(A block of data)
+-------+
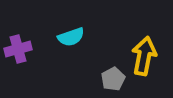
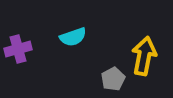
cyan semicircle: moved 2 px right
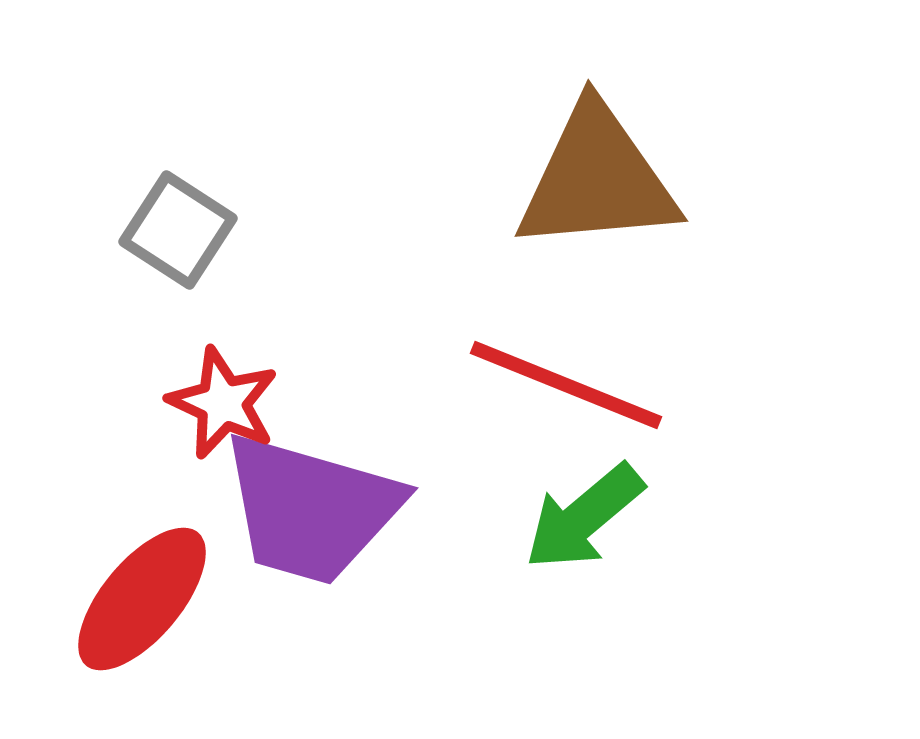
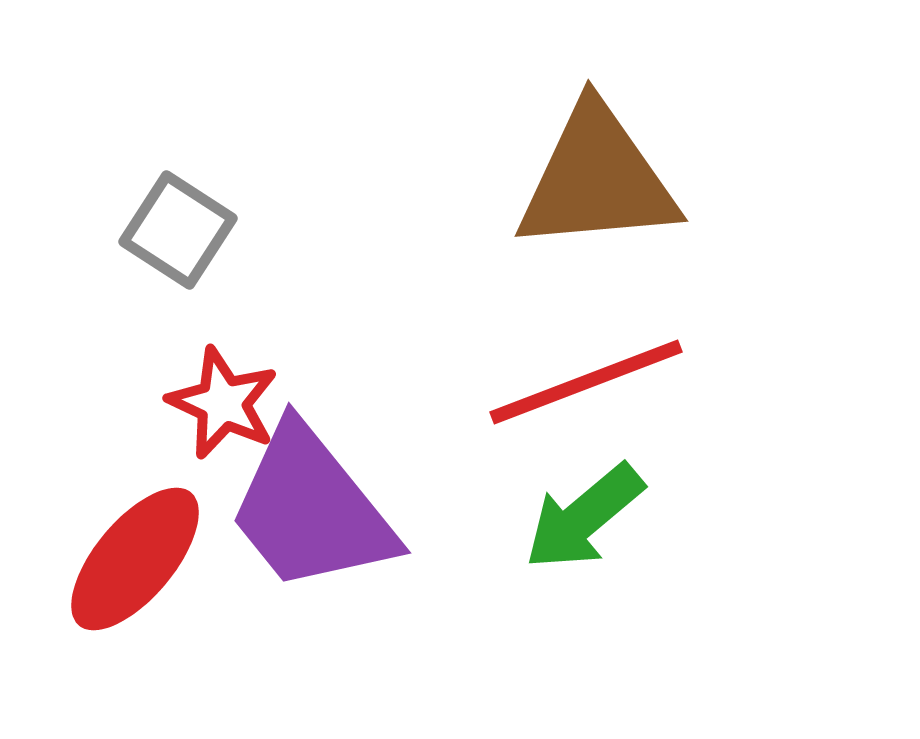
red line: moved 20 px right, 3 px up; rotated 43 degrees counterclockwise
purple trapezoid: rotated 35 degrees clockwise
red ellipse: moved 7 px left, 40 px up
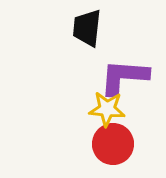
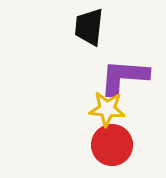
black trapezoid: moved 2 px right, 1 px up
red circle: moved 1 px left, 1 px down
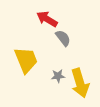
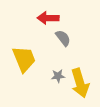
red arrow: moved 1 px right, 1 px up; rotated 30 degrees counterclockwise
yellow trapezoid: moved 2 px left, 1 px up
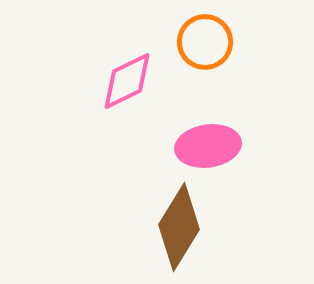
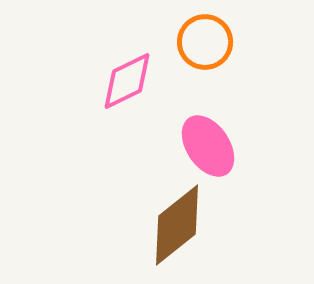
pink ellipse: rotated 64 degrees clockwise
brown diamond: moved 2 px left, 2 px up; rotated 20 degrees clockwise
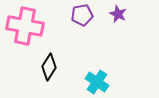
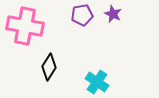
purple star: moved 5 px left
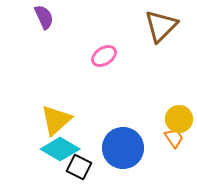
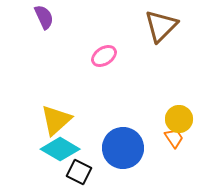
black square: moved 5 px down
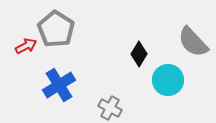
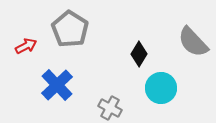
gray pentagon: moved 14 px right
cyan circle: moved 7 px left, 8 px down
blue cross: moved 2 px left; rotated 12 degrees counterclockwise
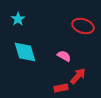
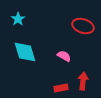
red arrow: moved 5 px right, 5 px down; rotated 36 degrees counterclockwise
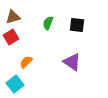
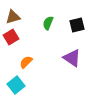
black square: rotated 21 degrees counterclockwise
purple triangle: moved 4 px up
cyan square: moved 1 px right, 1 px down
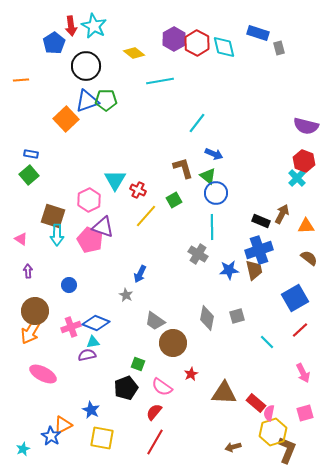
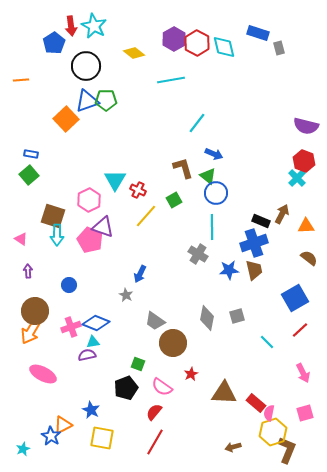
cyan line at (160, 81): moved 11 px right, 1 px up
blue cross at (259, 250): moved 5 px left, 7 px up
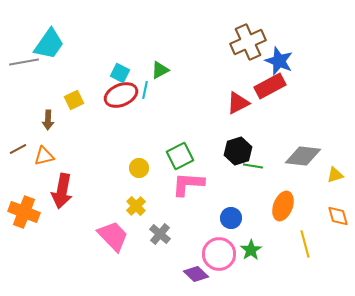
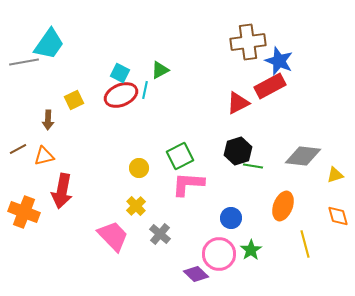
brown cross: rotated 16 degrees clockwise
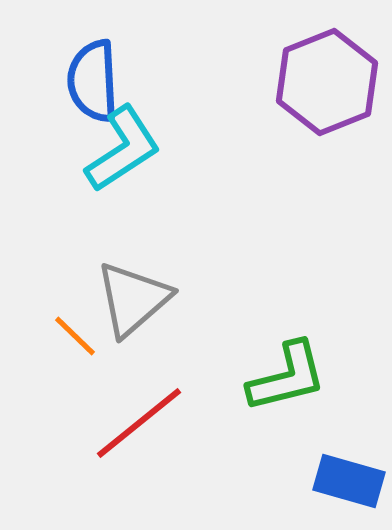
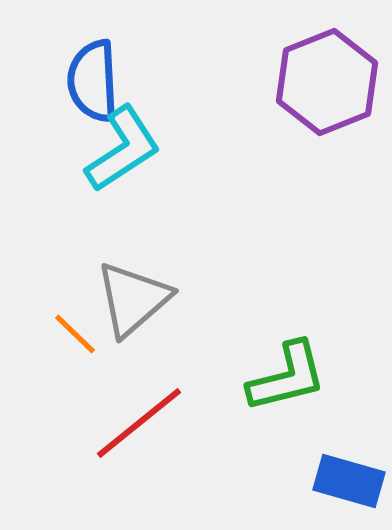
orange line: moved 2 px up
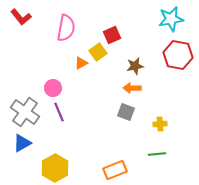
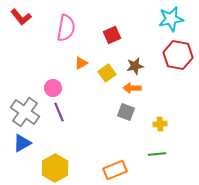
yellow square: moved 9 px right, 21 px down
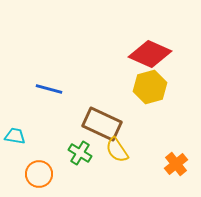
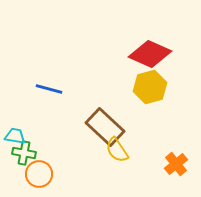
brown rectangle: moved 3 px right, 3 px down; rotated 18 degrees clockwise
green cross: moved 56 px left; rotated 20 degrees counterclockwise
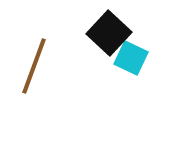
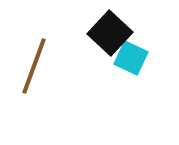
+-------+
THE TASK:
Can you rewrite the material above with every "moved" replaced by "shifted" and nothing else changed, leaving the pictures out?

SOLUTION FOR THIS TASK:
cyan semicircle: shifted 2 px right
red line: shifted 20 px right, 3 px up; rotated 43 degrees counterclockwise
purple trapezoid: rotated 35 degrees clockwise
red ellipse: shifted 7 px left, 40 px up
black trapezoid: shifted 2 px right, 1 px up
red circle: shifted 1 px left, 1 px down
red arrow: shifted 1 px right, 1 px up; rotated 30 degrees counterclockwise
yellow trapezoid: shifted 2 px left, 1 px up
pink ellipse: rotated 64 degrees clockwise
brown diamond: shifted 2 px left, 2 px up; rotated 20 degrees clockwise
purple star: shifted 5 px left
black square: shifted 5 px down
gray pentagon: shifted 14 px right
cyan circle: shifted 7 px left, 8 px down
blue cross: shifted 2 px left; rotated 12 degrees counterclockwise
red arrow: shifted 5 px right, 5 px down; rotated 36 degrees counterclockwise
black square: rotated 21 degrees counterclockwise
purple triangle: shifted 4 px up
cyan square: shifted 1 px right, 1 px down
cyan line at (160, 81): shifted 11 px right, 1 px up
blue cross at (259, 250): shifted 5 px left, 7 px up
brown cross: rotated 16 degrees clockwise
orange line: shifted 2 px up
yellow square: shifted 9 px right, 21 px down
brown rectangle: shifted 3 px right, 3 px down; rotated 18 degrees clockwise
green cross: shifted 56 px left; rotated 20 degrees counterclockwise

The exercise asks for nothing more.